[About this exercise] From the first line to the last, retype everything below exactly, minus the pictures.

[The data]
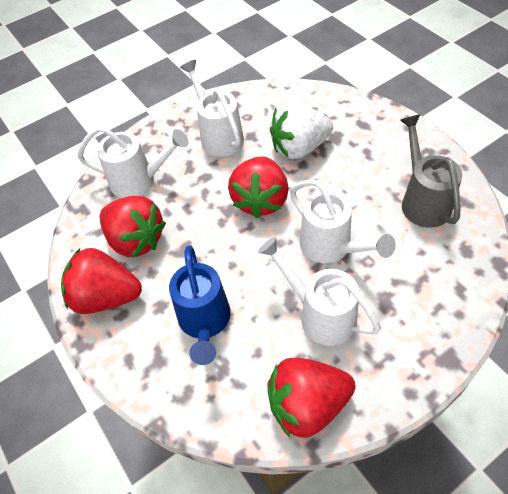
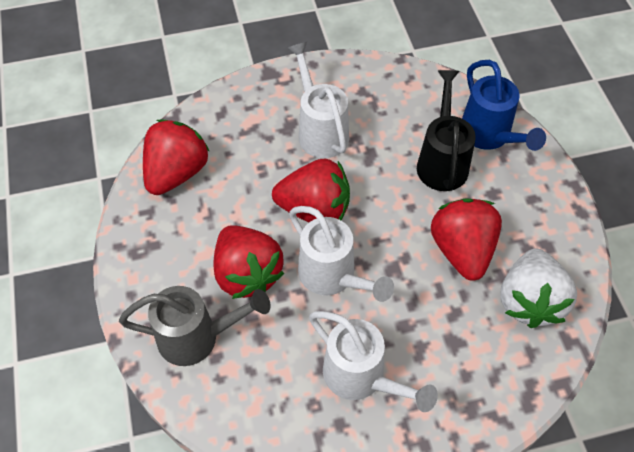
black watering can: 0 -> 1
white watering can: 4 -> 3

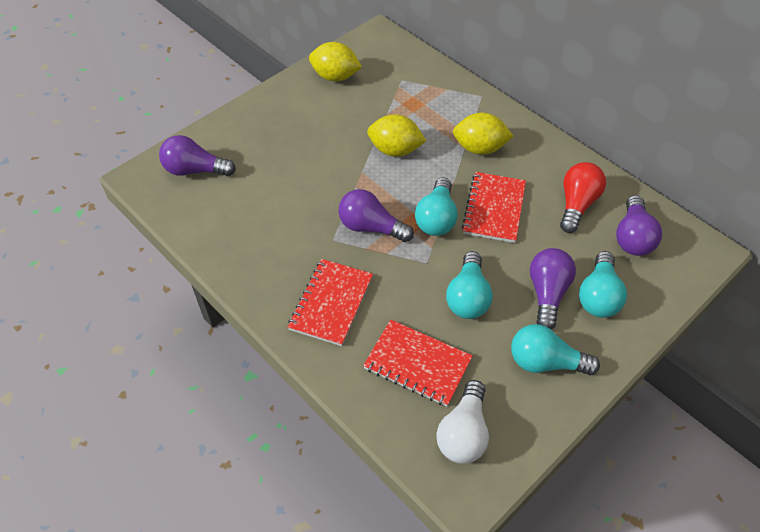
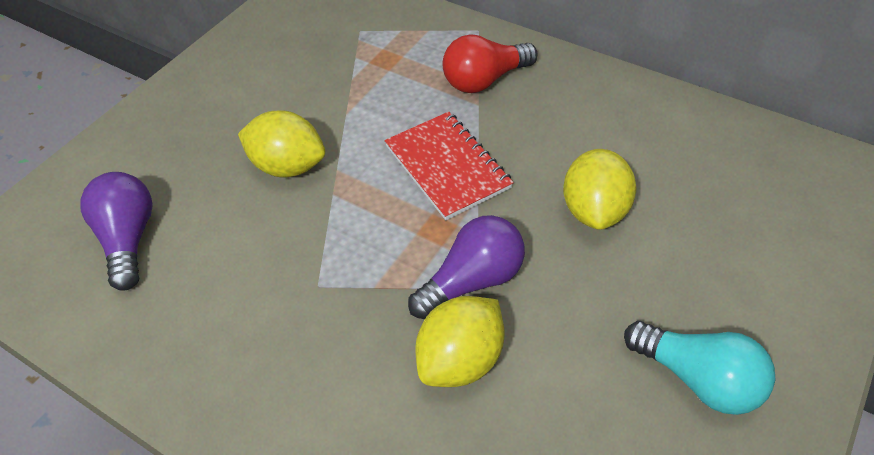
purple light bulb: 4 -> 2
red notebook: 3 -> 1
turquoise light bulb: 4 -> 1
white light bulb: 1 -> 0

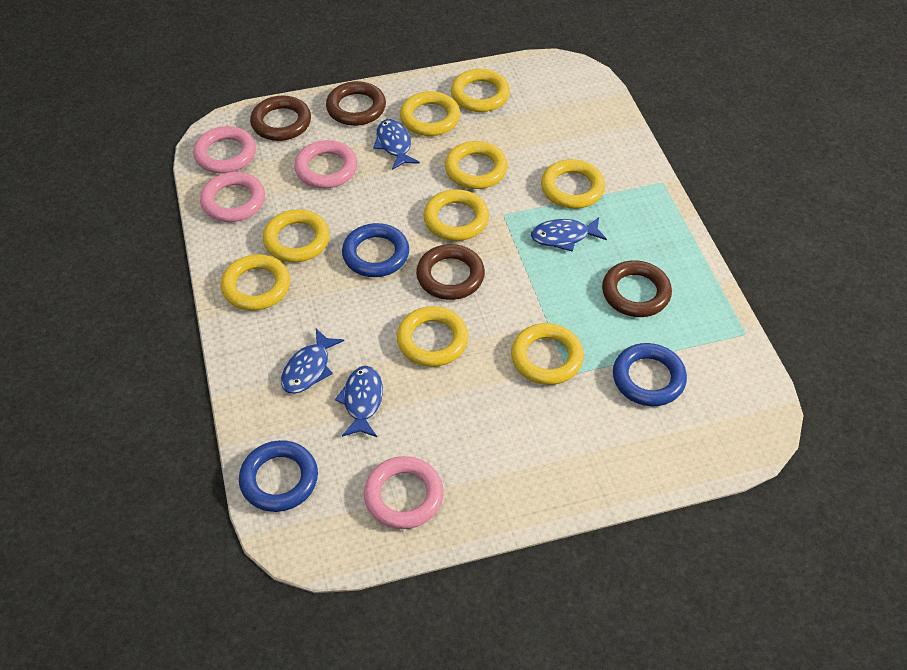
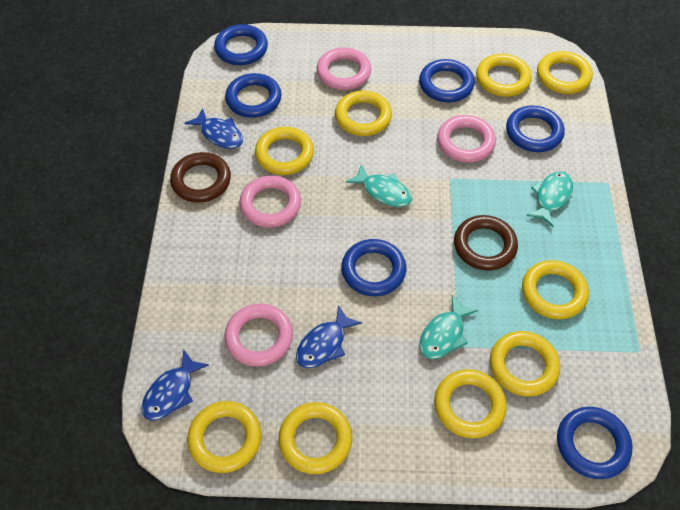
blue fish: 4 -> 3
blue ring: 3 -> 6
brown ring: 4 -> 2
turquoise fish: 0 -> 3

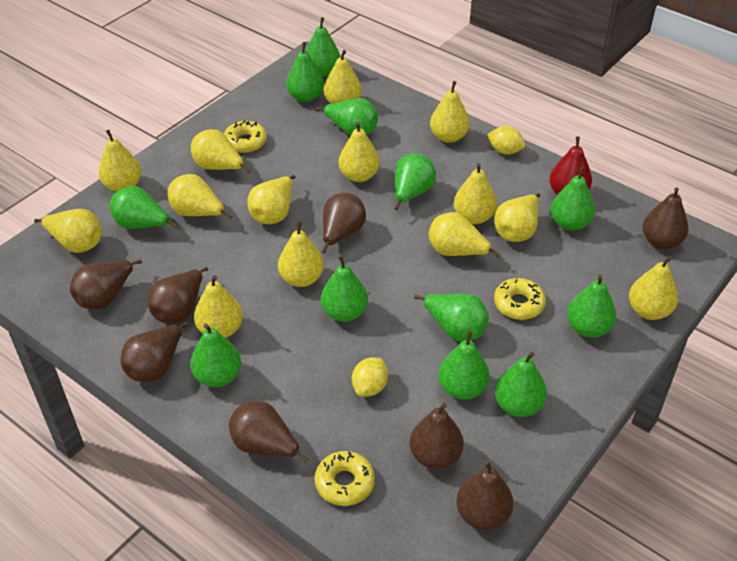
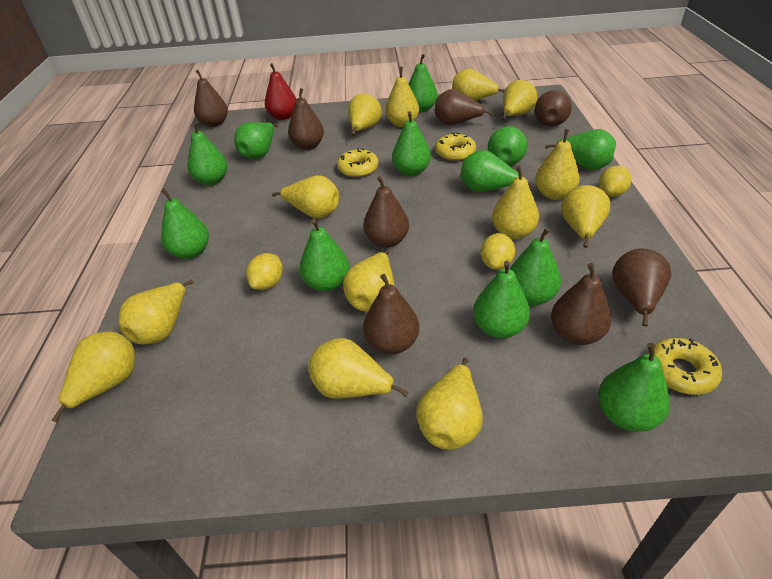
yellow lemon: 2 -> 3
yellow pear: 14 -> 13

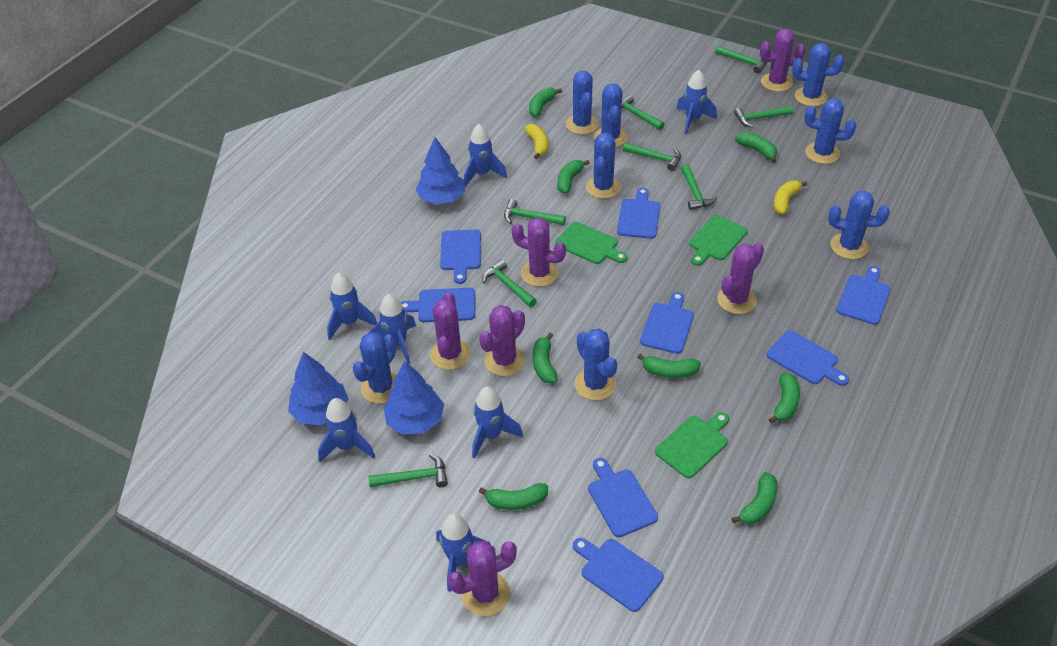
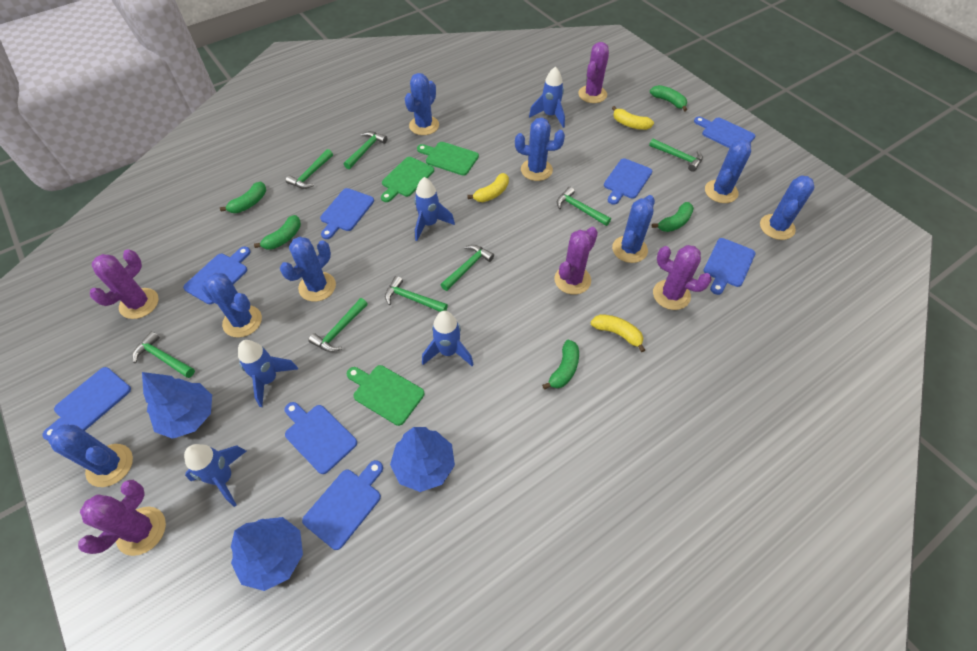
blue rocket: 7 -> 5
green banana: 8 -> 5
purple cactus: 6 -> 5
yellow banana: 2 -> 3

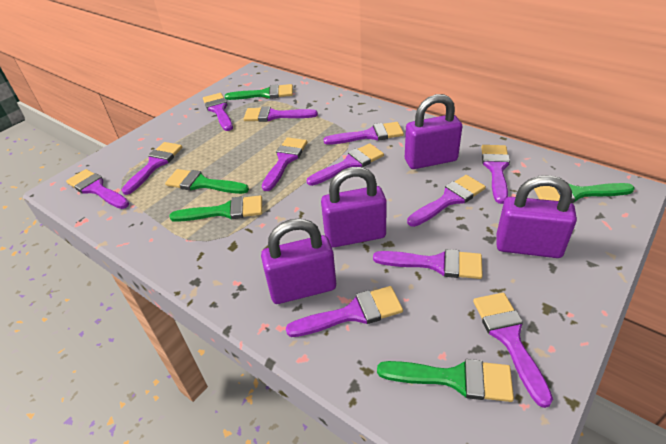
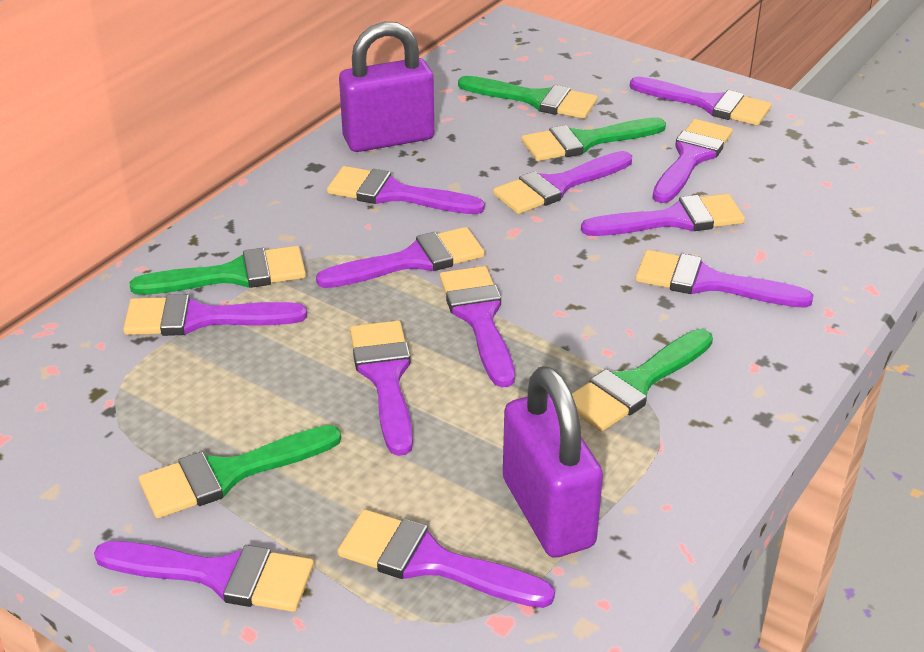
purple padlock: 4 -> 2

[Response area]
black watering can: 0 -> 1
white watering can: 4 -> 3

purple light bulb: 4 -> 2
red notebook: 3 -> 1
turquoise light bulb: 4 -> 1
white light bulb: 1 -> 0

blue fish: 4 -> 3
blue ring: 3 -> 6
brown ring: 4 -> 2
turquoise fish: 0 -> 3

yellow lemon: 2 -> 3
yellow pear: 14 -> 13

blue rocket: 7 -> 5
green banana: 8 -> 5
purple cactus: 6 -> 5
yellow banana: 2 -> 3

purple padlock: 4 -> 2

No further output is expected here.